**What is required:**
Should a line below contain the word "shoe", report it.

::::::::

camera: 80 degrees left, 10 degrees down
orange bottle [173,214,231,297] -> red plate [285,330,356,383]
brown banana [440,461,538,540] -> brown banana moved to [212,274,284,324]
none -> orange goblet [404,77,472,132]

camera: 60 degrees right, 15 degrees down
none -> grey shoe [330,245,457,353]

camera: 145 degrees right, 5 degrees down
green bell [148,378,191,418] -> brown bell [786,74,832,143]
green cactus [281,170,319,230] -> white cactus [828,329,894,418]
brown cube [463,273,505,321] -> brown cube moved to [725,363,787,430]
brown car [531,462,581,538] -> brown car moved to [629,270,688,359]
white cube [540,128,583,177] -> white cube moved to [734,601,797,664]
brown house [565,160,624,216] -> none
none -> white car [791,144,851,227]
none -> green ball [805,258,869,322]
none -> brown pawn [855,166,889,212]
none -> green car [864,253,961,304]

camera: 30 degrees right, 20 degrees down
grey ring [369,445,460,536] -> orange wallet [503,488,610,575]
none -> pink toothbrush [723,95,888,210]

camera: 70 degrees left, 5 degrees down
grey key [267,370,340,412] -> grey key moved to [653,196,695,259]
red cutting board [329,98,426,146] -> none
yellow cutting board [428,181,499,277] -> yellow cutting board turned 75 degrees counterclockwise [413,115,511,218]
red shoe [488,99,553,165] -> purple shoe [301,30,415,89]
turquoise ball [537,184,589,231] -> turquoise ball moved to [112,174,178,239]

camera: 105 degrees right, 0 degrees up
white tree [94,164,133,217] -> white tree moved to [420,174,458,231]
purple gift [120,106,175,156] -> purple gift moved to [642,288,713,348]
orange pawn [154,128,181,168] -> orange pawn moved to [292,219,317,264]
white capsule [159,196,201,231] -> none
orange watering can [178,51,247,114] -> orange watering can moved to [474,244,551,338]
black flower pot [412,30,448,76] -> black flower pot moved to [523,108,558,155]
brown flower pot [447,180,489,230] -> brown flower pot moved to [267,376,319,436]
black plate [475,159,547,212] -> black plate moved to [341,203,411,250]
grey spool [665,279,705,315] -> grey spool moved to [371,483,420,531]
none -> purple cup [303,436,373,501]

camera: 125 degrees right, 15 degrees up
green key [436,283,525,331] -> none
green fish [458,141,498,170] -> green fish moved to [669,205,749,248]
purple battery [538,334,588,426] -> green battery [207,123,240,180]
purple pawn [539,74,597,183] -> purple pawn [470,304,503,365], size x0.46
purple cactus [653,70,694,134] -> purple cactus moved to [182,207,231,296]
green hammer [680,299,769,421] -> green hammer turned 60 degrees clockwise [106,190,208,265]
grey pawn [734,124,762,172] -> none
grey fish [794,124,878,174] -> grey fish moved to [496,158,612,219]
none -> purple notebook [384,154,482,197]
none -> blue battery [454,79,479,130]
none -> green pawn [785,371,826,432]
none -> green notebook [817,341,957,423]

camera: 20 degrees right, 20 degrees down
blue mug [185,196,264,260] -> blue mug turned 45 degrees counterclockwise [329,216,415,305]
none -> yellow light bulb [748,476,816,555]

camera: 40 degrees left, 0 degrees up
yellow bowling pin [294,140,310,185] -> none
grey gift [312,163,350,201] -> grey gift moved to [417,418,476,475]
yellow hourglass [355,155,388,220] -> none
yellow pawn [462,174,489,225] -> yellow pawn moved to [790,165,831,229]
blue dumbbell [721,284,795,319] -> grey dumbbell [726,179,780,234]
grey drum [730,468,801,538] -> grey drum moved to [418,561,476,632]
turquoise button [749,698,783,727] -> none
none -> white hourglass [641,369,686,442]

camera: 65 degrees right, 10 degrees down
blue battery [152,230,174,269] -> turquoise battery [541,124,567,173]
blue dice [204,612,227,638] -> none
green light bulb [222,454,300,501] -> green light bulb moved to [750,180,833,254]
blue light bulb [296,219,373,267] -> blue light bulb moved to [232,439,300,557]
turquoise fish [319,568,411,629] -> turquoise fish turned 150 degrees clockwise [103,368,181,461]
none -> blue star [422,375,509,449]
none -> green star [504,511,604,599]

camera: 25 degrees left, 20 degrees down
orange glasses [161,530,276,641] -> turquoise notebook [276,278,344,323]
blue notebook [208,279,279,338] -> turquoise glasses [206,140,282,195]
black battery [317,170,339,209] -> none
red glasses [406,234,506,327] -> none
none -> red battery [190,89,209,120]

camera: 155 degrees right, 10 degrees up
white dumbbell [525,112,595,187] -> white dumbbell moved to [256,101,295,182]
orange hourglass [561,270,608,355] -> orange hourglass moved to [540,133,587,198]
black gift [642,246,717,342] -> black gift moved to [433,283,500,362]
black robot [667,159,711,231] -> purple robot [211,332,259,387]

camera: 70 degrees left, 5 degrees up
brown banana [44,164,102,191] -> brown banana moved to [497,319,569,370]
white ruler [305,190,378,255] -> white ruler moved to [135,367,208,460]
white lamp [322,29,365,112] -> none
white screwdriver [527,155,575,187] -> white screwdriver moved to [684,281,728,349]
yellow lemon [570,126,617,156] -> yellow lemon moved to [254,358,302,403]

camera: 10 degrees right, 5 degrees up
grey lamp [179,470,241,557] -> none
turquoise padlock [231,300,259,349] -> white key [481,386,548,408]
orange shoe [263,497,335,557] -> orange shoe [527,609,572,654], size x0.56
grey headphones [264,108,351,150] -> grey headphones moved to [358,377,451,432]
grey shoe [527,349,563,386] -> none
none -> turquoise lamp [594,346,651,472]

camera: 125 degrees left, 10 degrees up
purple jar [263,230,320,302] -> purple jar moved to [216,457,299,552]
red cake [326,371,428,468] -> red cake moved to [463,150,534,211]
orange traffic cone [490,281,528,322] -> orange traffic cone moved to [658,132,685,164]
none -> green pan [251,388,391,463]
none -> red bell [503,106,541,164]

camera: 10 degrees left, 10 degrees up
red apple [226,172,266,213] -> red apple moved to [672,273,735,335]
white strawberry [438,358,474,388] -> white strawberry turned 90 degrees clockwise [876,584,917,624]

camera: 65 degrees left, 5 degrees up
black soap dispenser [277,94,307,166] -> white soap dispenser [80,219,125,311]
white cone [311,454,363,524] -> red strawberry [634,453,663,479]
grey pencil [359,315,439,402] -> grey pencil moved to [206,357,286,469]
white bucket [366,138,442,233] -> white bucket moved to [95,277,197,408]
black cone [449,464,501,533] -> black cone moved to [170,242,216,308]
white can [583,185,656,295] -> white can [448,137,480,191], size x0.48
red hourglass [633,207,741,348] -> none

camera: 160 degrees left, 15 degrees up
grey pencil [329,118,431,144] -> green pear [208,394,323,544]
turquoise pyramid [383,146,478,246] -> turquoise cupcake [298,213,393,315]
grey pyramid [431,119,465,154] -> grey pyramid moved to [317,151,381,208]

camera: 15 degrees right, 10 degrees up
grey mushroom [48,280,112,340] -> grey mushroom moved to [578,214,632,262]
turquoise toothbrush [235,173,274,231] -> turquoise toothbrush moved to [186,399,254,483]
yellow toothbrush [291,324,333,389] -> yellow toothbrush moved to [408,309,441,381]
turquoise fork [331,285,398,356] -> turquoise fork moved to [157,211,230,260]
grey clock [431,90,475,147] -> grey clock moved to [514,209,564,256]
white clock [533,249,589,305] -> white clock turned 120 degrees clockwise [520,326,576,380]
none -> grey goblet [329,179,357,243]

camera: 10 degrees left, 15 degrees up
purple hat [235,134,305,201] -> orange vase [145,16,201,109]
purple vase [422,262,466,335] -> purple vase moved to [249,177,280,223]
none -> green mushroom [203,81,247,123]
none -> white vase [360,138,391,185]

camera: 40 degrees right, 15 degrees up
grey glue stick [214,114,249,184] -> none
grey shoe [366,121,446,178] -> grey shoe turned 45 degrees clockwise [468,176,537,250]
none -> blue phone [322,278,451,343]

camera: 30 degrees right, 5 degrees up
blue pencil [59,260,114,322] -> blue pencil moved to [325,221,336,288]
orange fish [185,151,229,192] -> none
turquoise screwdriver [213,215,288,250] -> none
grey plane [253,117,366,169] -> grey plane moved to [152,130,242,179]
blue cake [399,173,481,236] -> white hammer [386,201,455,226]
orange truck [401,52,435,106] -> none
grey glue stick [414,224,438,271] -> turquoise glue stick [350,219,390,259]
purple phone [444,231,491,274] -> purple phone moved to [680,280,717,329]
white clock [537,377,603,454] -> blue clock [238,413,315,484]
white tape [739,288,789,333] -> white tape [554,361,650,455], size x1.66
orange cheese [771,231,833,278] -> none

::::::::

**Output below:**
none -> grey shoe [330,245,457,353]
red shoe [488,99,553,165] -> purple shoe [301,30,415,89]
orange shoe [263,497,335,557] -> orange shoe [527,609,572,654], size x0.56
grey shoe [527,349,563,386] -> none
grey shoe [366,121,446,178] -> grey shoe turned 45 degrees clockwise [468,176,537,250]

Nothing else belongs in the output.